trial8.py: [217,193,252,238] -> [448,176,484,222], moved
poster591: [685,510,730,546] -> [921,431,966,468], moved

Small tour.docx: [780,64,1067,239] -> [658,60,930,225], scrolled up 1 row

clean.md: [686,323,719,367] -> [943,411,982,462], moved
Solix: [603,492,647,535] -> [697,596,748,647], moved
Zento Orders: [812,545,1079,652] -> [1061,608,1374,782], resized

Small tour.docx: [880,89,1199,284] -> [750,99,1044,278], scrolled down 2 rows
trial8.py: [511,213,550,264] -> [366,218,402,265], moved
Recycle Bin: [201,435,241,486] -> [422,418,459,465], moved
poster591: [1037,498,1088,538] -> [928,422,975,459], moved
* * *
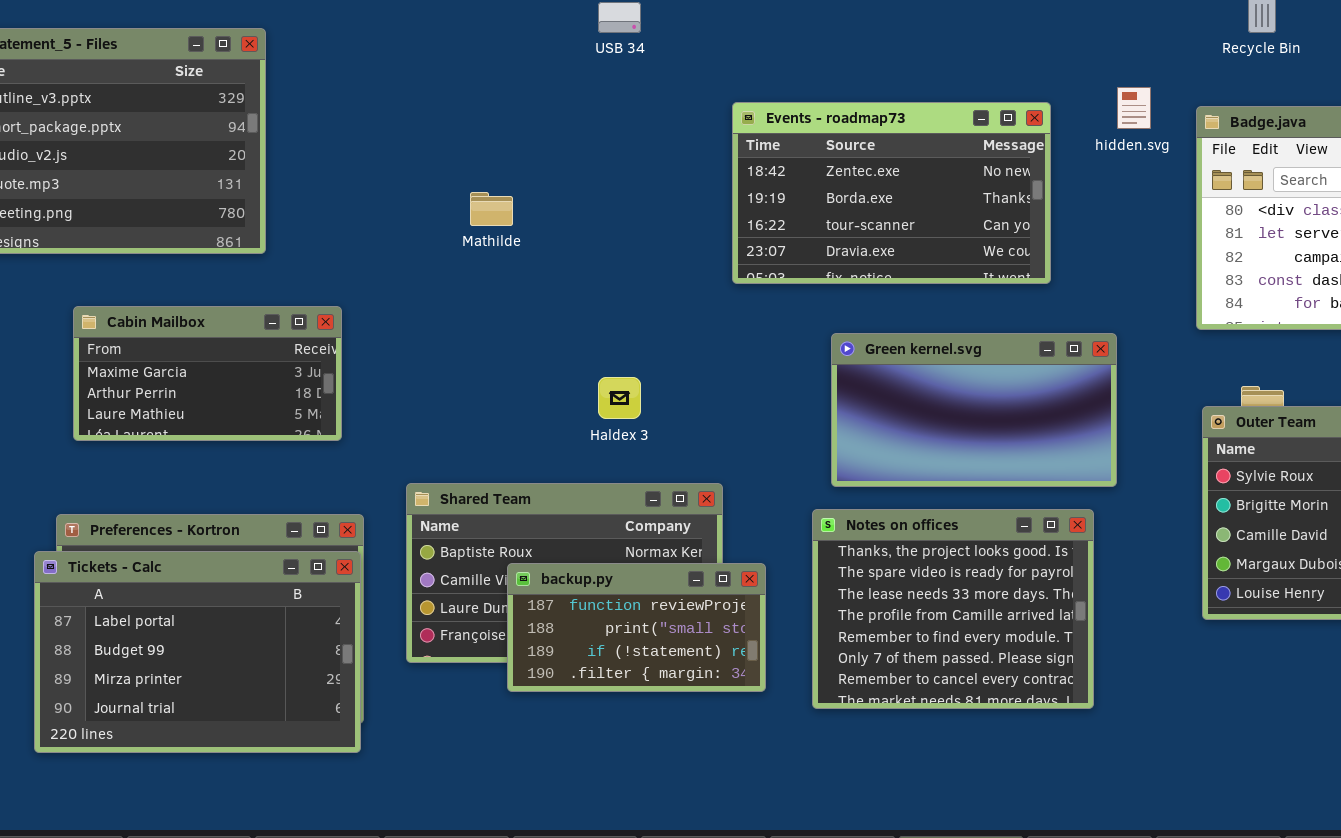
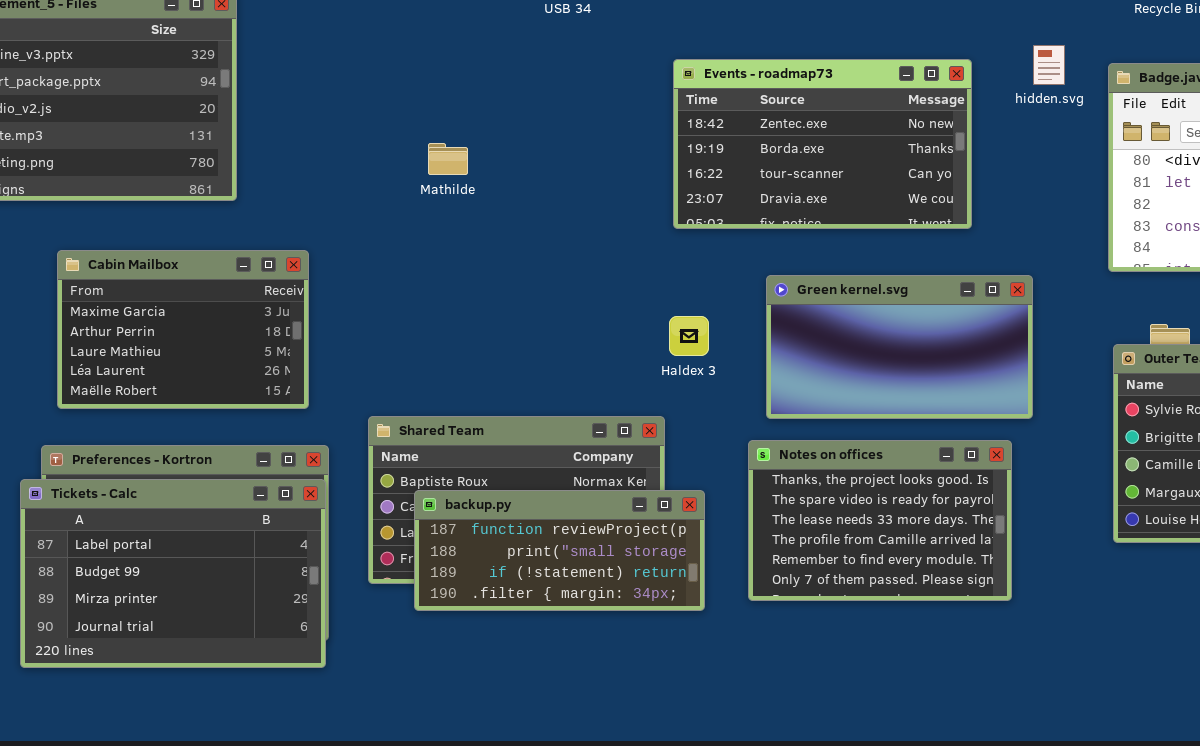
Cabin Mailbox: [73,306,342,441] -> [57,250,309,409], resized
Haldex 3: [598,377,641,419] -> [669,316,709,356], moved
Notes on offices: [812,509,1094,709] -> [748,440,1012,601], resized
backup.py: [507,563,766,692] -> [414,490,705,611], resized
--
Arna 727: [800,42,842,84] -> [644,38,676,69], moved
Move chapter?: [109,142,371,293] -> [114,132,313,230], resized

▶ [DESCRIPTION OF THE TASK]:
From the material above, gather all lines that include the string "scrolled" and copy them.

▶ [ANSWER SECTION]:
Small tour.docx: [780,64,1067,239] -> [658,60,930,225], scrolled up 1 row
Small tour.docx: [880,89,1199,284] -> [750,99,1044,278], scrolled down 2 rows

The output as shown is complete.